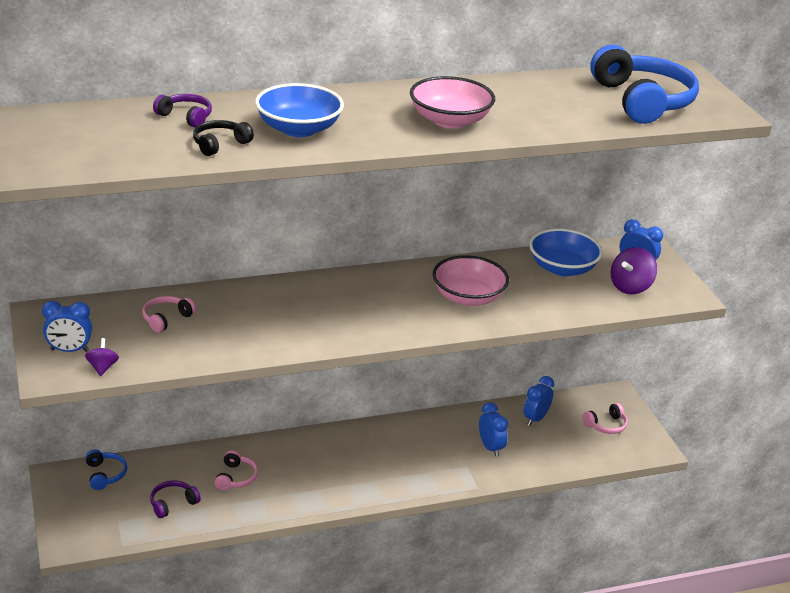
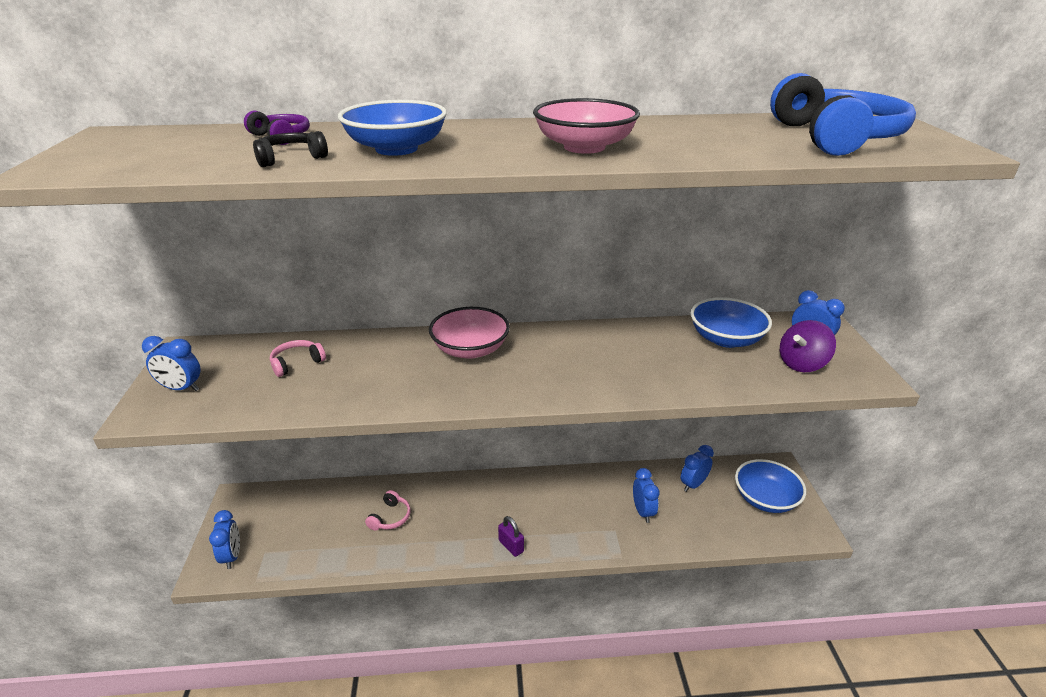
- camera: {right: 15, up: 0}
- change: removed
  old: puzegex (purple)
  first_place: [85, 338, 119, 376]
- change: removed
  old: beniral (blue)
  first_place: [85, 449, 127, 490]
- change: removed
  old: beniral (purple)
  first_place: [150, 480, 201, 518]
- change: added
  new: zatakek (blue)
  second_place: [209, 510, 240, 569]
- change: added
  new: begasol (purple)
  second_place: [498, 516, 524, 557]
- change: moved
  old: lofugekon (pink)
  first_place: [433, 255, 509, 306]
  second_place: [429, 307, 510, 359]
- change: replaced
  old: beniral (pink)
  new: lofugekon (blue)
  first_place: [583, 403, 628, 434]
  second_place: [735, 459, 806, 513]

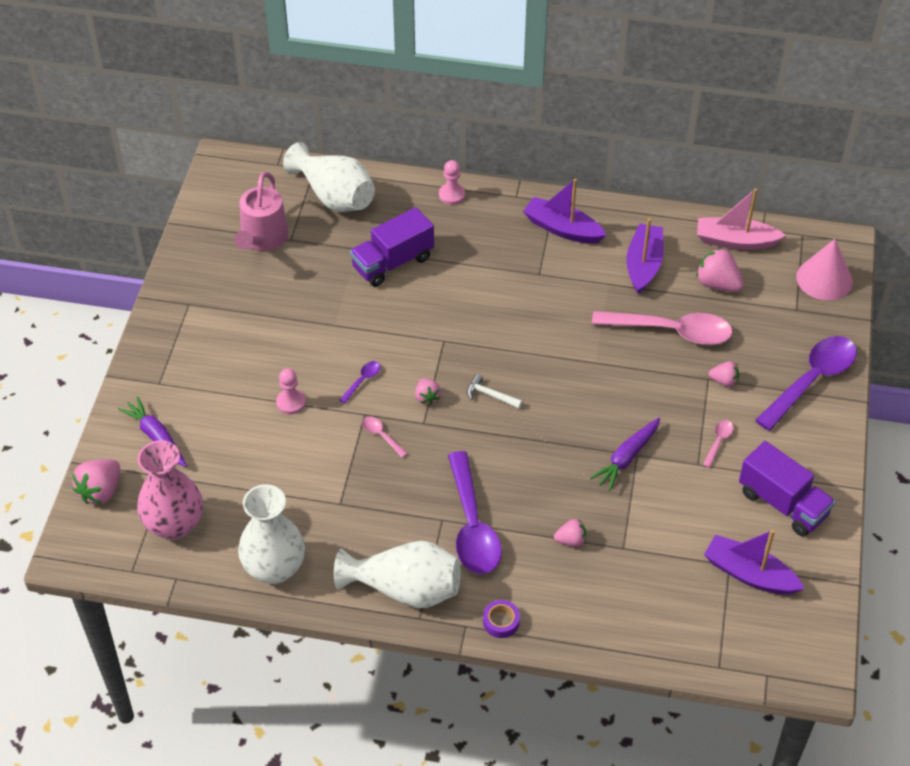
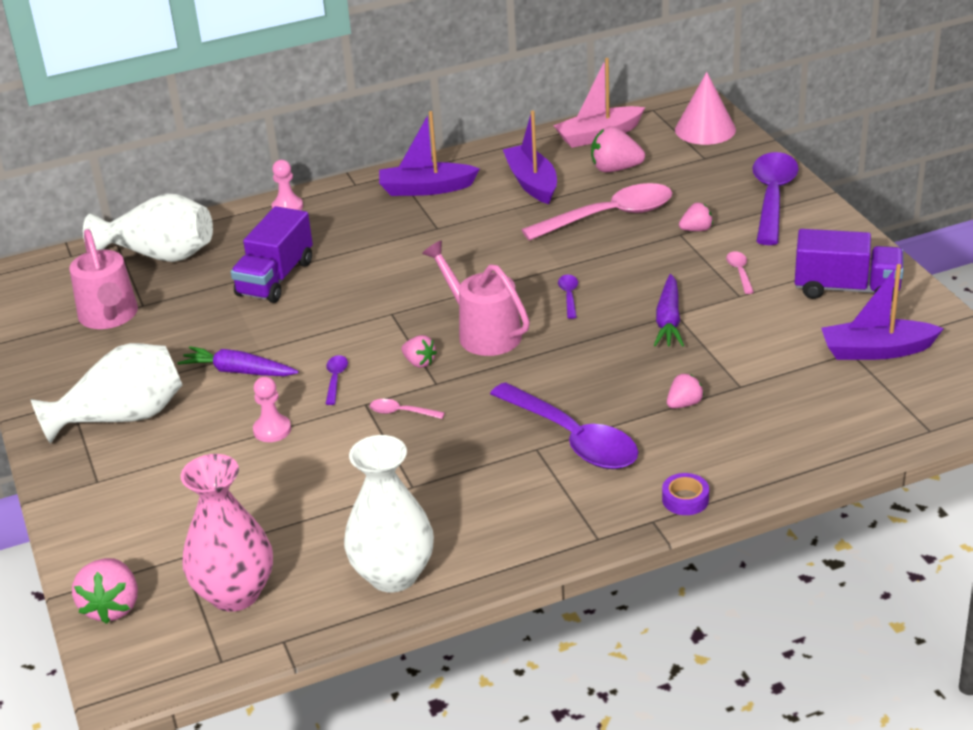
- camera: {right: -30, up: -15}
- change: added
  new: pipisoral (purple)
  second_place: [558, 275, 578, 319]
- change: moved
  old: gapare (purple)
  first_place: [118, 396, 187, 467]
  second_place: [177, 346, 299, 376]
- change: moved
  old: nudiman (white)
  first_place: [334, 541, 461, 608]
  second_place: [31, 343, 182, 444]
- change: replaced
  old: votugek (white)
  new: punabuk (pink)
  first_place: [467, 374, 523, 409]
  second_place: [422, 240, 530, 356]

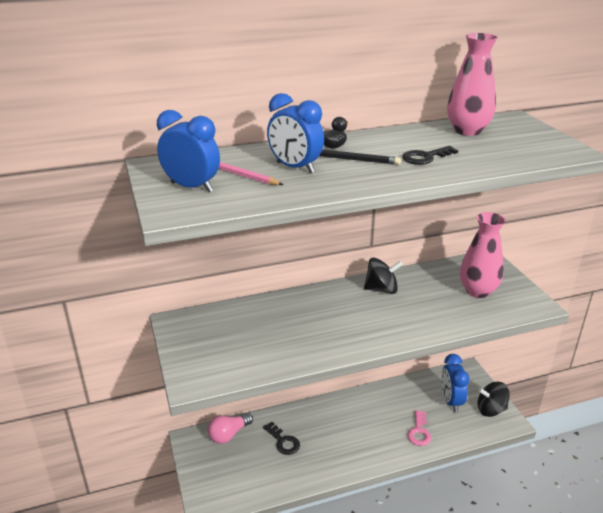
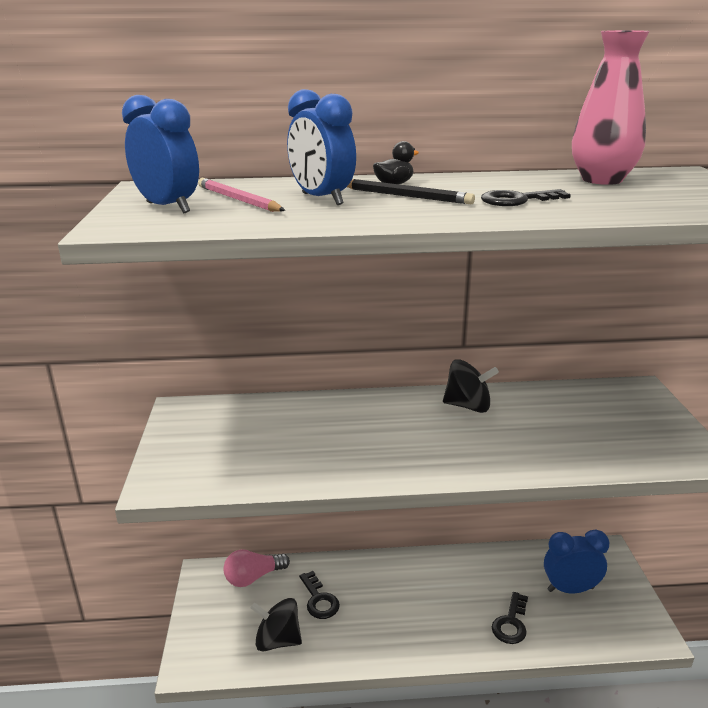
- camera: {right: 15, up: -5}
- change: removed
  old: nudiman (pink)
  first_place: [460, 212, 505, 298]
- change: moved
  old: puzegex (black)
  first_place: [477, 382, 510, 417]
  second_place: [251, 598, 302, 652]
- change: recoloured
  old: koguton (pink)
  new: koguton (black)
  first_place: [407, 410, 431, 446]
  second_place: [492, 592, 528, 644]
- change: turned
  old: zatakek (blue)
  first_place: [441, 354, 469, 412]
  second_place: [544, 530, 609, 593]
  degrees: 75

▸ Work order:
Copy out, without any pictures, the lines of the records above from the one containing "second_place: [209, 510, 240, 569]" through the final line, both ends included.

▸ Solution to this problem:
  second_place: [209, 510, 240, 569]
- change: added
  new: begasol (purple)
  second_place: [498, 516, 524, 557]
- change: moved
  old: lofugekon (pink)
  first_place: [433, 255, 509, 306]
  second_place: [429, 307, 510, 359]
- change: replaced
  old: beniral (pink)
  new: lofugekon (blue)
  first_place: [583, 403, 628, 434]
  second_place: [735, 459, 806, 513]

- camera: {right: -30, up: -15}
- change: added
  new: pipisoral (purple)
  second_place: [558, 275, 578, 319]
- change: moved
  old: gapare (purple)
  first_place: [118, 396, 187, 467]
  second_place: [177, 346, 299, 376]
- change: moved
  old: nudiman (white)
  first_place: [334, 541, 461, 608]
  second_place: [31, 343, 182, 444]
- change: replaced
  old: votugek (white)
  new: punabuk (pink)
  first_place: [467, 374, 523, 409]
  second_place: [422, 240, 530, 356]

- camera: {right: 15, up: -5}
- change: removed
  old: nudiman (pink)
  first_place: [460, 212, 505, 298]
- change: moved
  old: puzegex (black)
  first_place: [477, 382, 510, 417]
  second_place: [251, 598, 302, 652]
- change: recoloured
  old: koguton (pink)
  new: koguton (black)
  first_place: [407, 410, 431, 446]
  second_place: [492, 592, 528, 644]
- change: turned
  old: zatakek (blue)
  first_place: [441, 354, 469, 412]
  second_place: [544, 530, 609, 593]
  degrees: 75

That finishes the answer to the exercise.